#### Material for this exercise ####
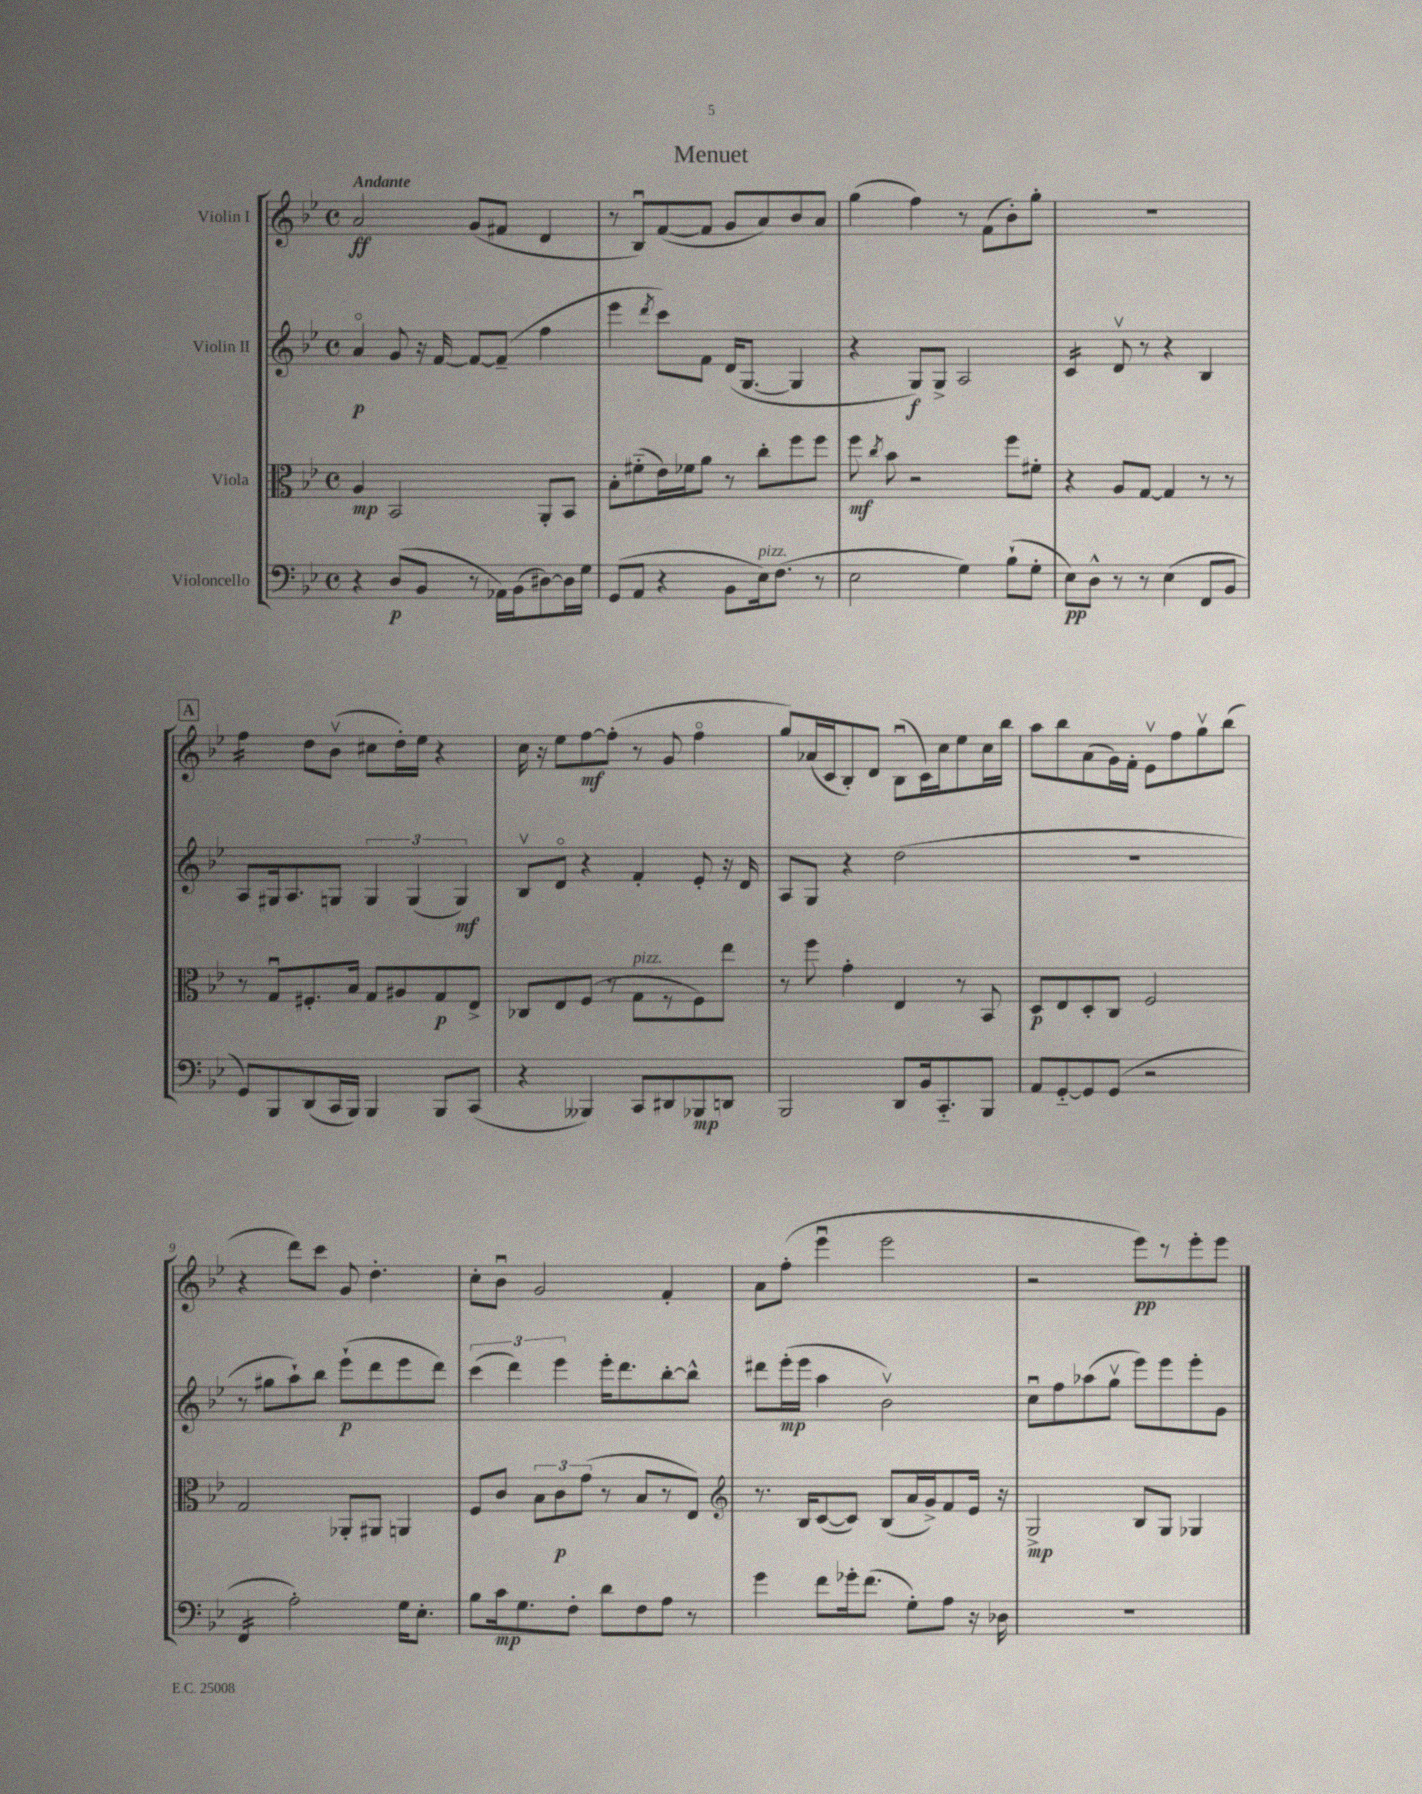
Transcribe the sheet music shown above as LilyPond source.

\header { title = "Menuet" }
<<
\new StaffGroup <<
\new Staff = "s0" \with { instrumentName = "Violin I" } {
    \clef treble \key bes \major \defaultTimeSignature \time 4/4 \tempo "Andante"
    \autoBeamOff a'2\ff g'8[( fis'8] d'4 |
    r8 bes8[\downbow) f'8~( f'8] g'8[ a'8) bes'8 a'8] |
    g''4( f''4) r8 f'8[( bes'8-.) g''8]-. |
    R1 |
    \mark \markup { \box "A" } f''4:16 d''8[ bes'8]\upbow( cis''8[ d''16-.) ees''16] r4 |
    c''16 r16 ees''8[ f''8~\mf f''8]-.( r8 g'8 f''4\flageolet |
    g''8[) aes'16( c'16 bes8-.) d'8] bes8[\downbow( c'16) c''16 ees''8 c''16 bes''16] |
    a''8[ bes''8 a'8( g'16) f'16]-. ees'8[\upbow f''8 g''8\upbow bes''8]( |
    r4 d'''8[) c'''8] g'8 d''4.-. |
    c''8[-. bes'8]\downbow g'2 f'4-. |
    a'8[ f''8]-.( ees'''4\downbow ees'''2 |
    r2 ees'''8[\pp) r8 ees'''8-. ees'''8] \bar "|." |
}
\new Staff = "s1" \with { instrumentName = "Violin II" } {
    \clef treble \key bes \major \defaultTimeSignature \time 4/4
    \autoBeamOff a'4\flageolet\p g'8 r16 f'16~ f'8[~ f'8]--( f''4 |
    ees'''4 \acciaccatura { d'''8 } c'''8[) f'8] d'16[( g8.]~ g4 |
    r4 g8[\f) g8]-> a2 |
    c'4:16 d'8\upbow r8 r4 bes4 |
    \mark \markup { \box "A" } a8[ gis16 a8. g8] \tuplet 3/2 { g4 g4( g4\mf) } |
    bes8[\upbow d'8]\flageolet r4 f'4-. ees'8-. r16 d'16 |
    a8[ g8] r4 d''2( |
    R1 |
    r8 gis''8[ a''8-!) bes''8] ees'''8[-!\p( d'''8 ees'''8 d'''8]) |
    \tuplet 3/2 { c'''4( d'''4) ees'''4 } ees'''16[-. d'''8. bes''8~-. bes''8]-^ |
    dis'''8[ ees'''16-.\mp( ees'''16] a''4 bes'2\upbow) |
    c''8[\downbow f''8 aes''8( g''8]\upbow ees'''8[) ees'''8 ees'''8-. g'8] \bar "|." |
}
\new Staff = "s2" \with { instrumentName = "Viola" } {
    \clef alto \key bes \major \defaultTimeSignature \time 4/4
    \autoBeamOff a4\mp bes,2 a,8[-. bes,8] |
    bes8[-. fis'8-_( ees'16) fes'16 a'8] r8 c''8[-. f''8 f''8] |
    f''8\mf \acciaccatura { c''8 } bes'8 r2 f''8[ fis'8]-. |
    r4 a8[ g8]~ g4 r8 r8 |
    \mark \markup { \box "A" } r8 g8[\downbow fis8.-. bes16] g8[ ais8 g8\p ees8]-> |
    ces8[ ees8 f8]( r8 g8[^\markup { \italic "pizz." } r8 f8) ees''8] |
    r8 f''8 g'4-. ees4 r8 bes,8 |
    d8[\p ees8 d8-. c8] f2 |
    g2 aes,8[-. ais,8] a,4 |
    f8[ c'8] \tuplet 3/2 { bes8[ c'8\p g'8]( } r8 bes8[ r8 ees8]) |
    \clef treble r8. bes16[ c'8~( c'8]) bes8[( a'16 g'16->) f'8 ees'16] r16 |
    g2->\mp bes8[ g8] ges4 \bar "|." |
}
\new Staff = "s3" \with { instrumentName = "Violoncello" } {
    \clef bass \key bes \major \defaultTimeSignature \time 4/4
    \autoBeamOff r4 d8[\p( bes,8] r8 aes,16[) bes,16( dis8~) dis16 g16] |
    g,8[( a,8] r4 bes,8[ ees16^\markup { \italic "pizz." }) f8.]( r8 |
    ees2 g4) bes8[-!( g8]-. |
    ees8[\pp) d8]-^ r8 r8 ees4( f,8[ bes,8] |
    \mark \markup { \box "A" } g,8[) bes,,8 d,8( c,16 bes,,16]) bes,,4 bes,,8[ c,8]( |
    r4 beses,,4) c,8[ dis,8 bes,,8\mp d,8] |
    bes,,2 d,8[ bes,16 c,8.-_ bes,,8] |
    a,8[ g,8~-_ g,8 g,8]( r2 |
    f,4:16 a2-.) g16[ ees8.]-. |
    bes8[ c'16\mp g8. f8]-. d'8[ f8 a8] r8 |
    g'4 f'8[ ges'16-. f'8.]( g8[-.) a8] r16 des16 |
    r1 \bar "|." |
}
>>
>>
####
What you should do >> Which lines in the rows above contain the string "with"? Find each of them and copy it out whole.

The answer >>
\new Staff = "s0" \with { instrumentName = "Violin I" } {
\new Staff = "s1" \with { instrumentName = "Violin II" } {
\new Staff = "s2" \with { instrumentName = "Viola" } {
\new Staff = "s3" \with { instrumentName = "Violoncello" } {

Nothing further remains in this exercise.